## WHAT THE EXERCISE ASKS
In your reply, write out each entry exactly as given.
####
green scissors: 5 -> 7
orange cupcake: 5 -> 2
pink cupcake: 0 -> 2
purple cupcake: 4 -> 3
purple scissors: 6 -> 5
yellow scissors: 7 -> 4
####
## ANSWER SECTION
green scissors: 5 -> 7
orange cupcake: 5 -> 2
pink cupcake: 0 -> 2
purple cupcake: 4 -> 3
purple scissors: 6 -> 5
yellow scissors: 7 -> 4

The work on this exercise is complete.